▸ **WHAT TO DO**
Your task is to copy each line in the listing that includes the word "apple".

▸ **DATA PROVIDED**
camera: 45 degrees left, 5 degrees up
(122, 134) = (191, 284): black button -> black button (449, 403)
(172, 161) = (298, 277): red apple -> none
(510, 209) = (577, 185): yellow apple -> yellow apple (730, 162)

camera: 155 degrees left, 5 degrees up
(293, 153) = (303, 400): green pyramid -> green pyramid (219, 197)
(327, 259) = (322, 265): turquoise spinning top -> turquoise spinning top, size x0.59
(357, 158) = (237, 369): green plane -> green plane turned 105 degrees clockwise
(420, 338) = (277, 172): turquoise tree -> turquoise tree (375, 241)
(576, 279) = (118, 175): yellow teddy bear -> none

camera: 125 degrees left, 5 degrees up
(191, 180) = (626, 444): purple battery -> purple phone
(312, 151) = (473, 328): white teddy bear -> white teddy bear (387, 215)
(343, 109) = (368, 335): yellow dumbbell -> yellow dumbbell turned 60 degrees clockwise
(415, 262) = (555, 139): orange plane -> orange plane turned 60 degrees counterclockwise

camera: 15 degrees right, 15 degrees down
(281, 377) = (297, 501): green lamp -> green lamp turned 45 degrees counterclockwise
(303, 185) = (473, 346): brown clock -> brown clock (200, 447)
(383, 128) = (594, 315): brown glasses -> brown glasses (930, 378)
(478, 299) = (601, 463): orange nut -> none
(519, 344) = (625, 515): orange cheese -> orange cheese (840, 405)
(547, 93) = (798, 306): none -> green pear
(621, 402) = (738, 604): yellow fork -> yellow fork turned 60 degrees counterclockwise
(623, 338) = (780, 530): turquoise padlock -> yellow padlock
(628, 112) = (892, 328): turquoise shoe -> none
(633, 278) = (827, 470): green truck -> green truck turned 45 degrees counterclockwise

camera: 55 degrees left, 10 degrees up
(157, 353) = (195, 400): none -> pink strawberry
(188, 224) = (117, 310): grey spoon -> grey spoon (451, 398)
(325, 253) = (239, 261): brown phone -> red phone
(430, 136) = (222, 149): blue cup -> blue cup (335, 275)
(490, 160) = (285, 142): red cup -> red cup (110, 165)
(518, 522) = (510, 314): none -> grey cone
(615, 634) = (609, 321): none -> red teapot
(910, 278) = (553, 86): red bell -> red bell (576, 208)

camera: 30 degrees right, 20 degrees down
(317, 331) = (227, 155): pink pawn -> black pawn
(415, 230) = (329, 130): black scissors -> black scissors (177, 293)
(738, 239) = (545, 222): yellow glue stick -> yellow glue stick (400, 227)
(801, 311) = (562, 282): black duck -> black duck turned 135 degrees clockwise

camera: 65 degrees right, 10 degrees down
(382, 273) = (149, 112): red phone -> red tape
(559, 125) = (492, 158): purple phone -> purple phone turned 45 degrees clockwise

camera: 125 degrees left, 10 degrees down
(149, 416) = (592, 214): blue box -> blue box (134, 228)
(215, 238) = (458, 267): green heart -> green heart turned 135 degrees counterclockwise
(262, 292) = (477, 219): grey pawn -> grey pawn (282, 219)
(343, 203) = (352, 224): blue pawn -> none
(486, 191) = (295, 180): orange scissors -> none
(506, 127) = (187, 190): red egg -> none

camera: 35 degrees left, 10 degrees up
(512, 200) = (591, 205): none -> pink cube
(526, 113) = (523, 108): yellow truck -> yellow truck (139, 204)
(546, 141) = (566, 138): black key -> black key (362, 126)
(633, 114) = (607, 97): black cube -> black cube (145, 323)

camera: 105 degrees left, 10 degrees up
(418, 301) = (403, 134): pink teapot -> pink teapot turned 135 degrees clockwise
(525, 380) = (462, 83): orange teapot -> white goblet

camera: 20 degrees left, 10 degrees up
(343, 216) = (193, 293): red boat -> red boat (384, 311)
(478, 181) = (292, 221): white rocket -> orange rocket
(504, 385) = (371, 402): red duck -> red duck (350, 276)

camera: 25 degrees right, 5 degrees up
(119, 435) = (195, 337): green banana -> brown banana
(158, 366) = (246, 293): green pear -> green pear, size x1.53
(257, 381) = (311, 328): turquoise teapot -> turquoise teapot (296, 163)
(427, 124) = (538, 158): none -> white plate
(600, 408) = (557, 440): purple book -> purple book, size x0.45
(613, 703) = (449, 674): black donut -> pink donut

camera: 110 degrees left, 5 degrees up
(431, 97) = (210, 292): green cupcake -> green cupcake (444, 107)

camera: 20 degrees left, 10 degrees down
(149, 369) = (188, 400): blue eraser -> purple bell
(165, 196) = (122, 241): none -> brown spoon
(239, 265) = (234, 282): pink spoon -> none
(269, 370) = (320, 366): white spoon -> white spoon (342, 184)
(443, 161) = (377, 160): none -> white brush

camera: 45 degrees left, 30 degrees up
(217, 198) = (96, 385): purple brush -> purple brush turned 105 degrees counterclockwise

▸ **ANSWER AREA**
(172, 161) = (298, 277): red apple -> none
(510, 209) = (577, 185): yellow apple -> yellow apple (730, 162)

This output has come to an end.